Up to the line containing "(291, 349) = (160, 169): none -> orange bell", nothing is kept; from that line through the end of the data below, output every line exactly.

Supplied material ->
________________

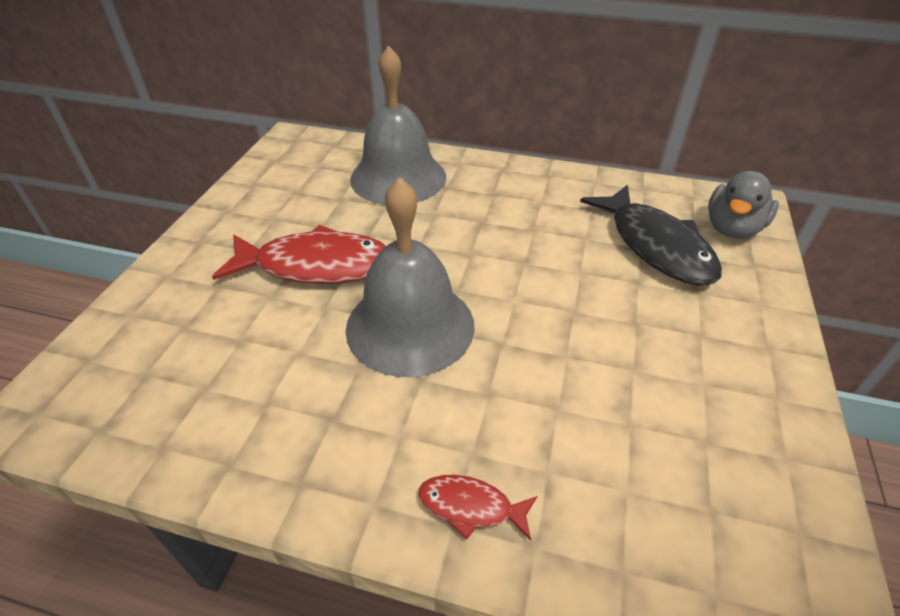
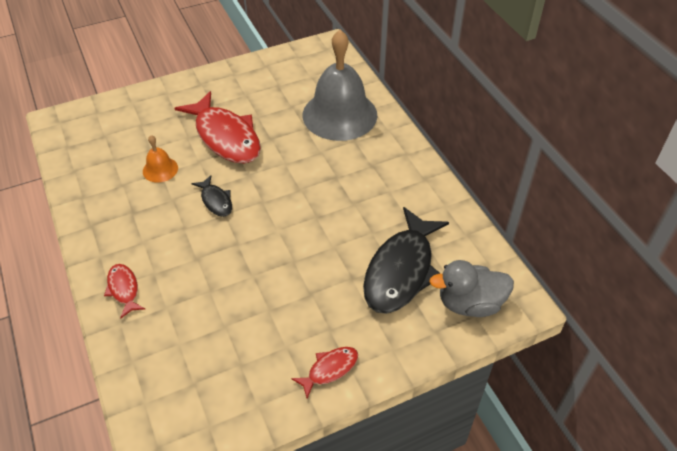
camera: 50 degrees right, 5 degrees up
(291, 349) = (160, 169): none -> orange bell
(410, 326) = (216, 201): grey bell -> black fish
(762, 364) = (329, 369): none -> red fish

________________

Result of this exercise ->
(291, 349) = (160, 169): none -> orange bell
(410, 326) = (216, 201): grey bell -> black fish
(762, 364) = (329, 369): none -> red fish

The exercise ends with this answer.